* _Listed entries_
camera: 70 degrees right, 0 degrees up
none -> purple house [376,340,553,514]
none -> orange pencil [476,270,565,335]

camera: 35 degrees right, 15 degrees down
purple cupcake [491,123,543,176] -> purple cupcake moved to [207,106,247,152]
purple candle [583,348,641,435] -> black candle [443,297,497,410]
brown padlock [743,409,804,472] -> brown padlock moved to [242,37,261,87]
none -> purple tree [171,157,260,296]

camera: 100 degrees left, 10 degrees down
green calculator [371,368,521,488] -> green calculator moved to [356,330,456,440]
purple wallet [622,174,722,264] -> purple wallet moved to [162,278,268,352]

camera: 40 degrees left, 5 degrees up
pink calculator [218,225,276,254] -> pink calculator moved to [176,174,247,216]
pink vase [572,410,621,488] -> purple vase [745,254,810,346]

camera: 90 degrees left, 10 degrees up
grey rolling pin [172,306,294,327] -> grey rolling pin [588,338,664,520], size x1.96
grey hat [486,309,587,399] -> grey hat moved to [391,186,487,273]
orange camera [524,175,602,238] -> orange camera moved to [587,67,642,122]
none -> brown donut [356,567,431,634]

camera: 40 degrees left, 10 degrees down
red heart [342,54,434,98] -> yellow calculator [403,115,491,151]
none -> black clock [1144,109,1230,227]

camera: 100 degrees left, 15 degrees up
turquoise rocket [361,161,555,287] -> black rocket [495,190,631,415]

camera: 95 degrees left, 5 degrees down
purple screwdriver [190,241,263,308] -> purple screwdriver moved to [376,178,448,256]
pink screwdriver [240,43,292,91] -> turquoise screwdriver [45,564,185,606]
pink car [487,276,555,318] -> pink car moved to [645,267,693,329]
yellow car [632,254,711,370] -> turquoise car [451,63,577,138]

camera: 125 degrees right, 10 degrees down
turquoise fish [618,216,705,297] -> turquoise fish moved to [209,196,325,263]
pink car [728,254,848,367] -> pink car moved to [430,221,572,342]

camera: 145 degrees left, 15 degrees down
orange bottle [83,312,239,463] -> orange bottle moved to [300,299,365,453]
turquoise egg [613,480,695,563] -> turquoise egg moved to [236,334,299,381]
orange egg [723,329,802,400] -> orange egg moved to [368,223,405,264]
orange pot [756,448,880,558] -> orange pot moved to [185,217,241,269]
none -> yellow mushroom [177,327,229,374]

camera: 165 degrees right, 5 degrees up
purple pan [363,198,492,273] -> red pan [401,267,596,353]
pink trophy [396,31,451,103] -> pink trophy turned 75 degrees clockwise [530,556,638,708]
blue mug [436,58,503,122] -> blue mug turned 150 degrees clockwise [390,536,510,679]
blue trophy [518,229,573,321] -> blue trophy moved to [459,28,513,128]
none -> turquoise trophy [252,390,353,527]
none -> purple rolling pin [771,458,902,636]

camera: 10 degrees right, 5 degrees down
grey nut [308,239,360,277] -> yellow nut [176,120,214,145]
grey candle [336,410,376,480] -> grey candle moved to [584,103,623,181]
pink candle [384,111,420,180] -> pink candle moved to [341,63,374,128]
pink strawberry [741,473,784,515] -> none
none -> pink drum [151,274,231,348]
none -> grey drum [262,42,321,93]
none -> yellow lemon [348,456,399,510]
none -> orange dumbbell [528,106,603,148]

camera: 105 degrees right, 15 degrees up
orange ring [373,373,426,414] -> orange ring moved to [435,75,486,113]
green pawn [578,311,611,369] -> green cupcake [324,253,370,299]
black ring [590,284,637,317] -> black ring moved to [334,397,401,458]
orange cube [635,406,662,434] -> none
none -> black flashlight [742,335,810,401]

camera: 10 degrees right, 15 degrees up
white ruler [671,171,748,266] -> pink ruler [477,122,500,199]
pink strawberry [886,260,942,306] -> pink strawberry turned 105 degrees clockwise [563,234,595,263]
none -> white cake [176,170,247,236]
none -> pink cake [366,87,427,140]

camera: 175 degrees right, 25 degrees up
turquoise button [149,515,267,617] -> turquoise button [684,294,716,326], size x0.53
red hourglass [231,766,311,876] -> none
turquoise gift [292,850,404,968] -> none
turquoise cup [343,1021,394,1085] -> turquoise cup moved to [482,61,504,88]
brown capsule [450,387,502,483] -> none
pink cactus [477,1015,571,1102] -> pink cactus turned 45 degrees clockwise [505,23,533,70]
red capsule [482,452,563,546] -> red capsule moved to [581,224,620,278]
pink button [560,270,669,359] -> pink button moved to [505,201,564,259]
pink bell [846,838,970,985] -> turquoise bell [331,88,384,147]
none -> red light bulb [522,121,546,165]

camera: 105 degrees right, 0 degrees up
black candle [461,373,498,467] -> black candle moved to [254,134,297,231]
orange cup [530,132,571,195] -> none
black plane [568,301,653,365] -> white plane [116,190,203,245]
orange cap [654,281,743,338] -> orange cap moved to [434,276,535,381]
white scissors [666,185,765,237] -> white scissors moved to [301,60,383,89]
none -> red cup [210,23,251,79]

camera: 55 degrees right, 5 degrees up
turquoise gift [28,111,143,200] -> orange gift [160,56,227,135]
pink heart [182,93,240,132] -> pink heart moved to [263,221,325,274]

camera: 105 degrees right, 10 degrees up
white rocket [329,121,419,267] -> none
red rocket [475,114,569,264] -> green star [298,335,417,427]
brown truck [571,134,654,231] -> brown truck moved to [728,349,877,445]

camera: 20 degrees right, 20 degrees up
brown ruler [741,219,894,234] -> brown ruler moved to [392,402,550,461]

* _Your goal_
All of the records must be repeated exactly.

* _Response box_
camera: 70 degrees right, 0 degrees up
none -> purple house [376,340,553,514]
none -> orange pencil [476,270,565,335]

camera: 35 degrees right, 15 degrees down
purple cupcake [491,123,543,176] -> purple cupcake moved to [207,106,247,152]
purple candle [583,348,641,435] -> black candle [443,297,497,410]
brown padlock [743,409,804,472] -> brown padlock moved to [242,37,261,87]
none -> purple tree [171,157,260,296]

camera: 100 degrees left, 10 degrees down
green calculator [371,368,521,488] -> green calculator moved to [356,330,456,440]
purple wallet [622,174,722,264] -> purple wallet moved to [162,278,268,352]

camera: 40 degrees left, 5 degrees up
pink calculator [218,225,276,254] -> pink calculator moved to [176,174,247,216]
pink vase [572,410,621,488] -> purple vase [745,254,810,346]

camera: 90 degrees left, 10 degrees up
grey rolling pin [172,306,294,327] -> grey rolling pin [588,338,664,520], size x1.96
grey hat [486,309,587,399] -> grey hat moved to [391,186,487,273]
orange camera [524,175,602,238] -> orange camera moved to [587,67,642,122]
none -> brown donut [356,567,431,634]

camera: 40 degrees left, 10 degrees down
red heart [342,54,434,98] -> yellow calculator [403,115,491,151]
none -> black clock [1144,109,1230,227]

camera: 100 degrees left, 15 degrees up
turquoise rocket [361,161,555,287] -> black rocket [495,190,631,415]

camera: 95 degrees left, 5 degrees down
purple screwdriver [190,241,263,308] -> purple screwdriver moved to [376,178,448,256]
pink screwdriver [240,43,292,91] -> turquoise screwdriver [45,564,185,606]
pink car [487,276,555,318] -> pink car moved to [645,267,693,329]
yellow car [632,254,711,370] -> turquoise car [451,63,577,138]

camera: 125 degrees right, 10 degrees down
turquoise fish [618,216,705,297] -> turquoise fish moved to [209,196,325,263]
pink car [728,254,848,367] -> pink car moved to [430,221,572,342]

camera: 145 degrees left, 15 degrees down
orange bottle [83,312,239,463] -> orange bottle moved to [300,299,365,453]
turquoise egg [613,480,695,563] -> turquoise egg moved to [236,334,299,381]
orange egg [723,329,802,400] -> orange egg moved to [368,223,405,264]
orange pot [756,448,880,558] -> orange pot moved to [185,217,241,269]
none -> yellow mushroom [177,327,229,374]

camera: 165 degrees right, 5 degrees up
purple pan [363,198,492,273] -> red pan [401,267,596,353]
pink trophy [396,31,451,103] -> pink trophy turned 75 degrees clockwise [530,556,638,708]
blue mug [436,58,503,122] -> blue mug turned 150 degrees clockwise [390,536,510,679]
blue trophy [518,229,573,321] -> blue trophy moved to [459,28,513,128]
none -> turquoise trophy [252,390,353,527]
none -> purple rolling pin [771,458,902,636]

camera: 10 degrees right, 5 degrees down
grey nut [308,239,360,277] -> yellow nut [176,120,214,145]
grey candle [336,410,376,480] -> grey candle moved to [584,103,623,181]
pink candle [384,111,420,180] -> pink candle moved to [341,63,374,128]
pink strawberry [741,473,784,515] -> none
none -> pink drum [151,274,231,348]
none -> grey drum [262,42,321,93]
none -> yellow lemon [348,456,399,510]
none -> orange dumbbell [528,106,603,148]

camera: 105 degrees right, 15 degrees up
orange ring [373,373,426,414] -> orange ring moved to [435,75,486,113]
green pawn [578,311,611,369] -> green cupcake [324,253,370,299]
black ring [590,284,637,317] -> black ring moved to [334,397,401,458]
orange cube [635,406,662,434] -> none
none -> black flashlight [742,335,810,401]

camera: 10 degrees right, 15 degrees up
white ruler [671,171,748,266] -> pink ruler [477,122,500,199]
pink strawberry [886,260,942,306] -> pink strawberry turned 105 degrees clockwise [563,234,595,263]
none -> white cake [176,170,247,236]
none -> pink cake [366,87,427,140]

camera: 175 degrees right, 25 degrees up
turquoise button [149,515,267,617] -> turquoise button [684,294,716,326], size x0.53
red hourglass [231,766,311,876] -> none
turquoise gift [292,850,404,968] -> none
turquoise cup [343,1021,394,1085] -> turquoise cup moved to [482,61,504,88]
brown capsule [450,387,502,483] -> none
pink cactus [477,1015,571,1102] -> pink cactus turned 45 degrees clockwise [505,23,533,70]
red capsule [482,452,563,546] -> red capsule moved to [581,224,620,278]
pink button [560,270,669,359] -> pink button moved to [505,201,564,259]
pink bell [846,838,970,985] -> turquoise bell [331,88,384,147]
none -> red light bulb [522,121,546,165]

camera: 105 degrees right, 0 degrees up
black candle [461,373,498,467] -> black candle moved to [254,134,297,231]
orange cup [530,132,571,195] -> none
black plane [568,301,653,365] -> white plane [116,190,203,245]
orange cap [654,281,743,338] -> orange cap moved to [434,276,535,381]
white scissors [666,185,765,237] -> white scissors moved to [301,60,383,89]
none -> red cup [210,23,251,79]

camera: 55 degrees right, 5 degrees up
turquoise gift [28,111,143,200] -> orange gift [160,56,227,135]
pink heart [182,93,240,132] -> pink heart moved to [263,221,325,274]

camera: 105 degrees right, 10 degrees up
white rocket [329,121,419,267] -> none
red rocket [475,114,569,264] -> green star [298,335,417,427]
brown truck [571,134,654,231] -> brown truck moved to [728,349,877,445]

camera: 20 degrees right, 20 degrees up
brown ruler [741,219,894,234] -> brown ruler moved to [392,402,550,461]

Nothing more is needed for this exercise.